◆ TASK ITEM ◆
Leave out the pictures. Return every record otherwise untouched.

Segment Open

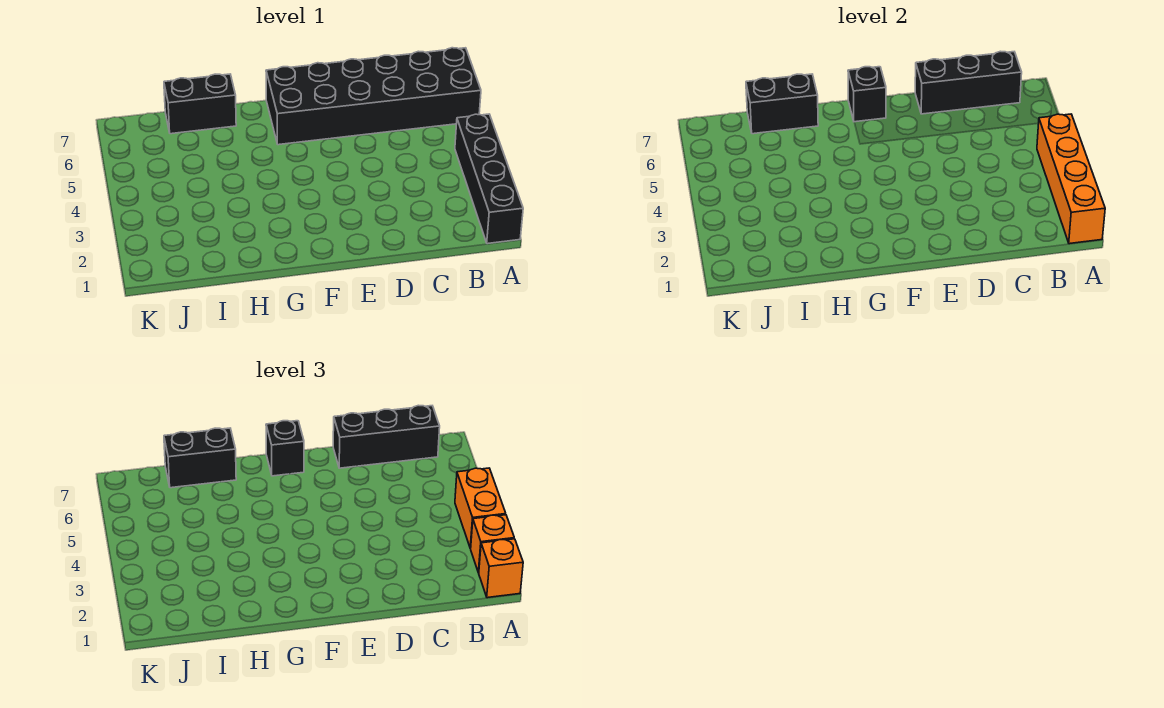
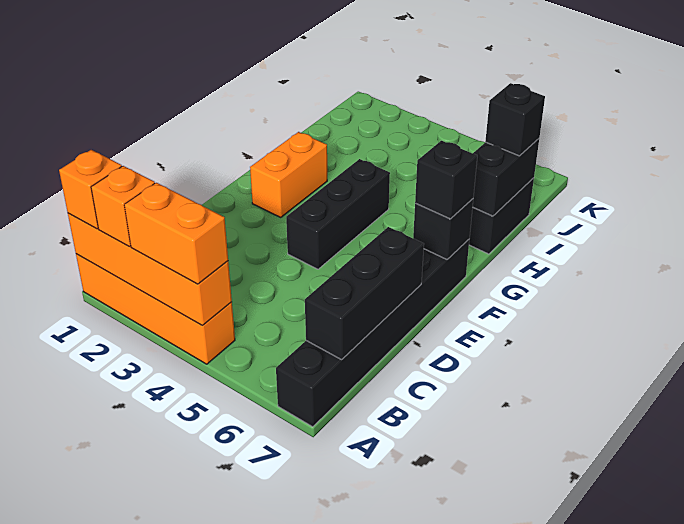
black brick A1:A4 level 1 -> orange brick A1:A4 level 1
black brick A6:F7 level 1 -> black brick A7:F7 level 1
black brick B7:D7 level 3 -> black brick E4:G4 level 1
none -> orange brick F2:G2 level 1
black brick H7:I7 level 3 -> black brick I7 level 3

Segment Closed

◆ COMPLETED EXERCISE ◆
black brick A1:A4 level 1 -> orange brick A1:A4 level 1
black brick A6:F7 level 1 -> black brick A7:F7 level 1
black brick B7:D7 level 3 -> black brick E4:G4 level 1
none -> orange brick F2:G2 level 1
black brick H7:I7 level 3 -> black brick I7 level 3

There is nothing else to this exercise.